**DESCRIPTION OF THE TASK**
Copy all lines below exactly as written. Leave pictures out.

**DATA SHOWN**

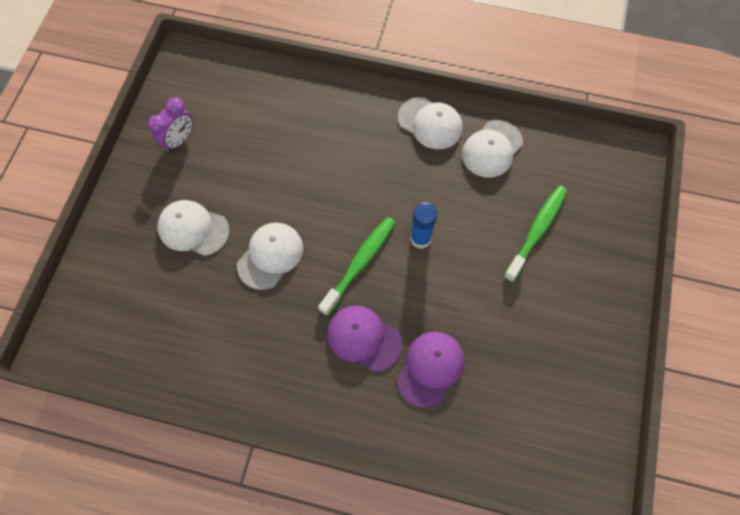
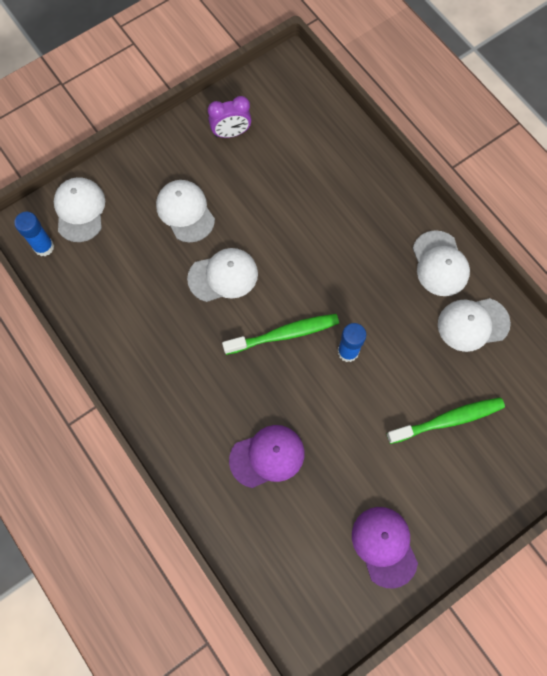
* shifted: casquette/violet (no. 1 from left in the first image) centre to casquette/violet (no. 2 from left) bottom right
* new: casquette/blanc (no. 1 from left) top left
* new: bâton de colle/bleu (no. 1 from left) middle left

**OUTPUT FOR THIS EXERCISE**
* shifted: casquette/violet (no. 1 from left in the first image) centre to casquette/violet (no. 2 from left) bottom right
* new: casquette/blanc (no. 1 from left) top left
* new: bâton de colle/bleu (no. 1 from left) middle left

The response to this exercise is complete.